____ PROVIDED MATERIAL

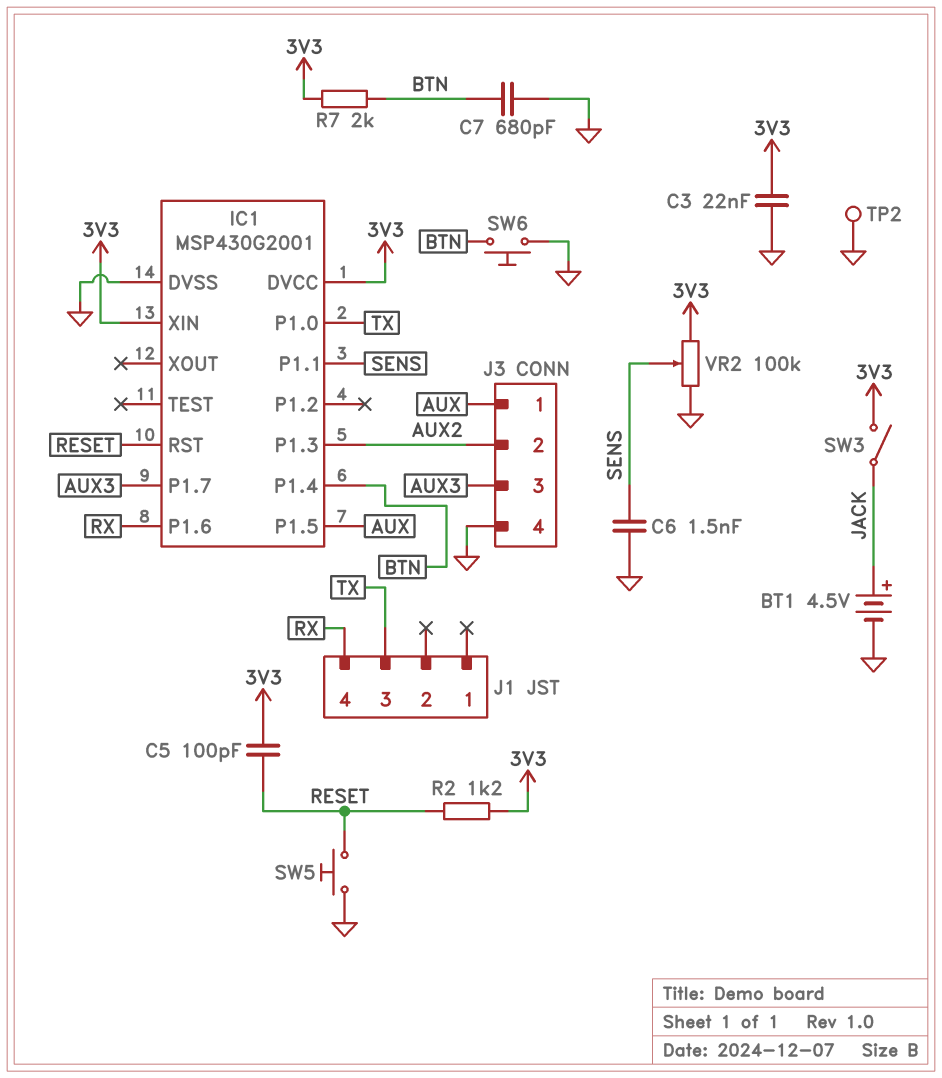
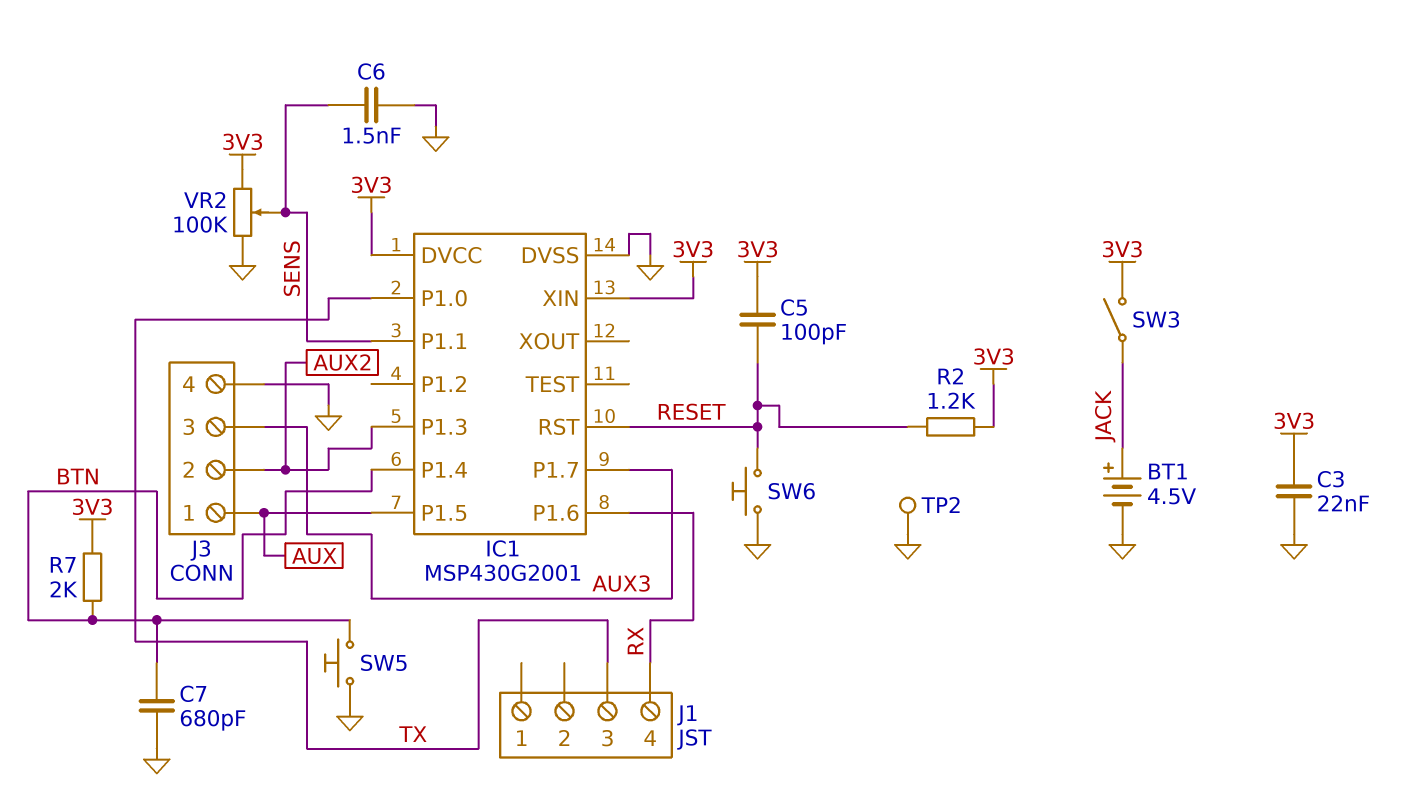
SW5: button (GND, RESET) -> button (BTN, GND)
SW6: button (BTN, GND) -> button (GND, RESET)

________
____ PROVIDED MATERIAL

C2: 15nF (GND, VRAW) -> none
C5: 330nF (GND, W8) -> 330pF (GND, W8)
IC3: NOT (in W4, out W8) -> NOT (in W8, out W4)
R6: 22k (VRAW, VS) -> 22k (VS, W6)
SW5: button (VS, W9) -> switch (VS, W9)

________

When the line with "SW5: button (GND, RESET) -> button (BTN, GND)" is reached in the data above, start copying there, and copy each line exactly until the line with "SW6: button (BTN, GND) -> button (GND, RESET)" has been copied; copy nothing else.

§ TASK OUTPUT:
SW5: button (GND, RESET) -> button (BTN, GND)
SW6: button (BTN, GND) -> button (GND, RESET)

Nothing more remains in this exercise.